Omit all pictures. Copy exactly the lines from the line containing "gray semicircle: (98, 98)" to the end of the listing, with both ends included.
==== Records supplied
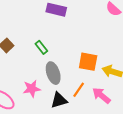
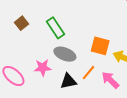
green rectangle: (41, 47) -> (55, 28), size x1.5
gray ellipse: (53, 73) -> (65, 54), turned -55

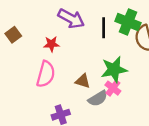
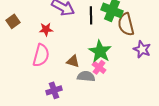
green star: (114, 69) -> (100, 51), turned -30
gray semicircle: (98, 98) -> (86, 76), turned -144

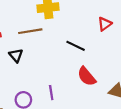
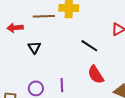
brown line: (30, 31) -> (44, 16), moved

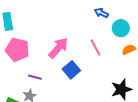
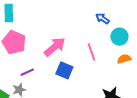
blue square: (71, 70) -> (64, 70), turned -36
purple line: (35, 77) -> (27, 72), turned -48

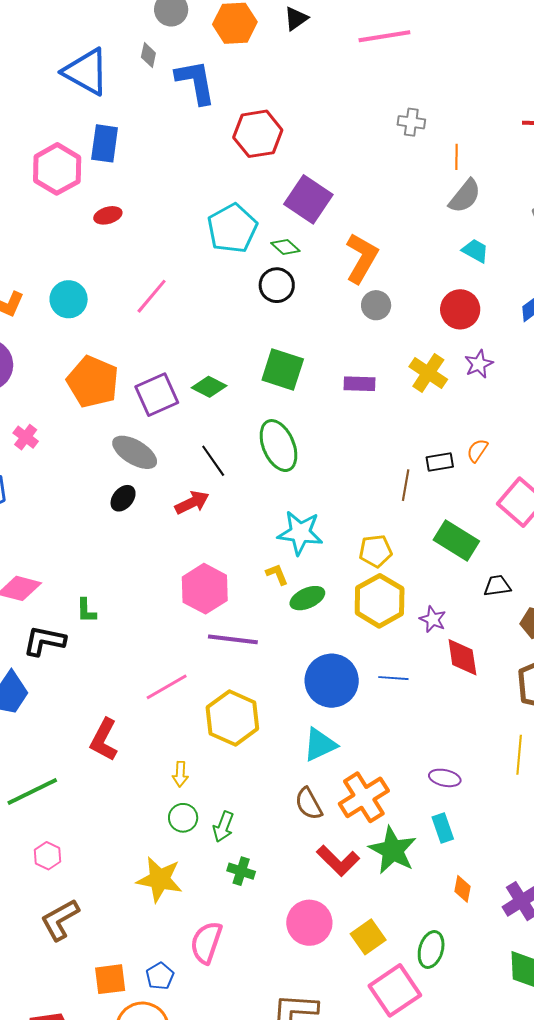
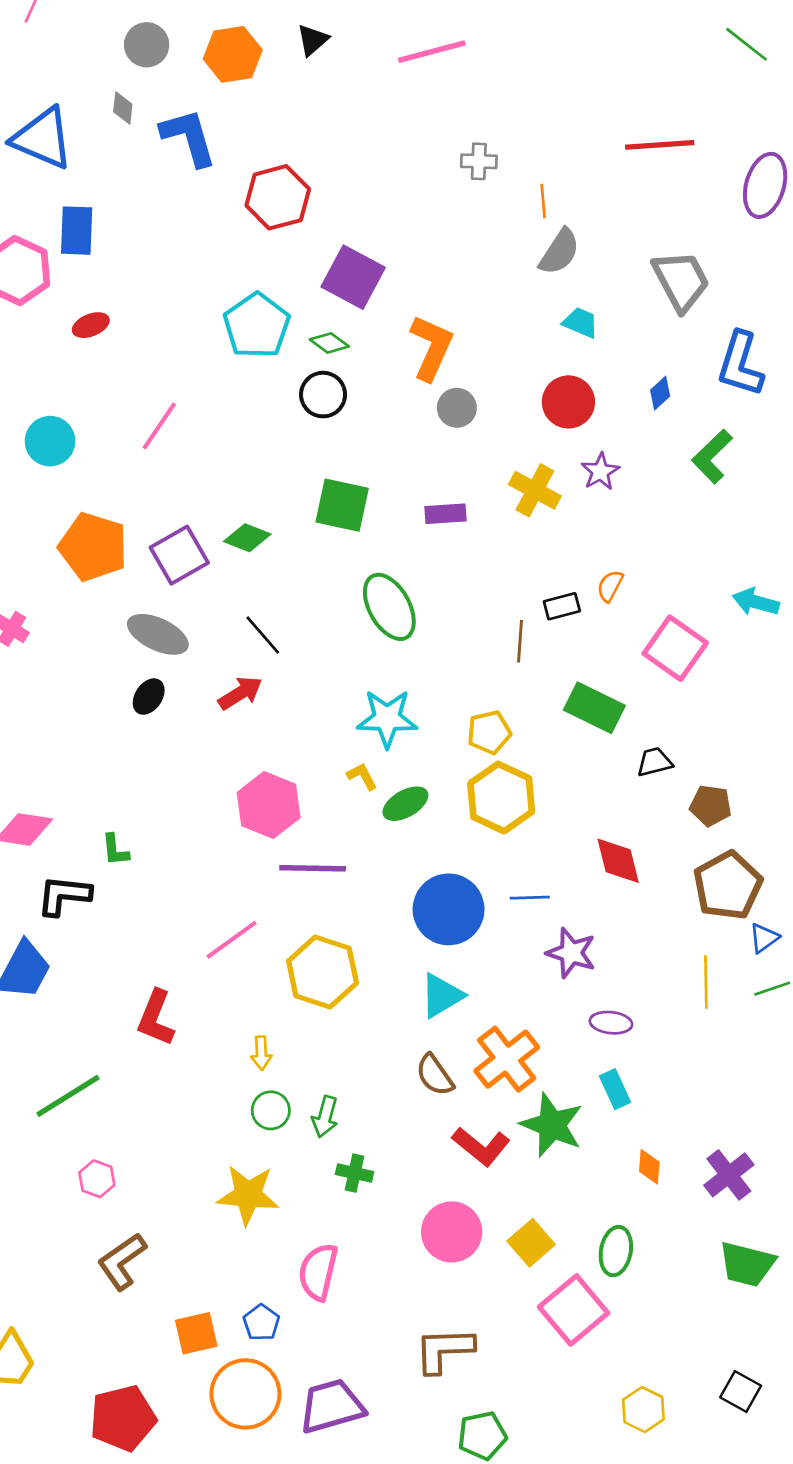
green ellipse: (278, 446) -> (389, 607), moved
purple star: (433, 619) -> (571, 953), moved, size x1.4

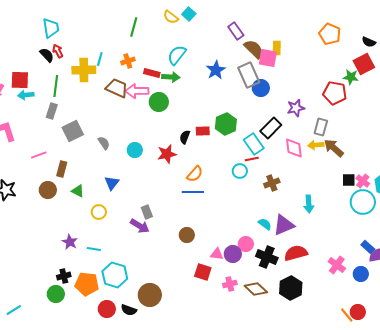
========
**Solution to this problem:**
gray semicircle: (98, 98) -> (86, 76), turned -144

brown line: (30, 31) -> (44, 16), moved

blue square: (71, 70) -> (64, 70), turned -36
purple line: (35, 77) -> (27, 72), turned -48

green ellipse: (278, 446) -> (389, 607), moved
purple star: (433, 619) -> (571, 953), moved, size x1.4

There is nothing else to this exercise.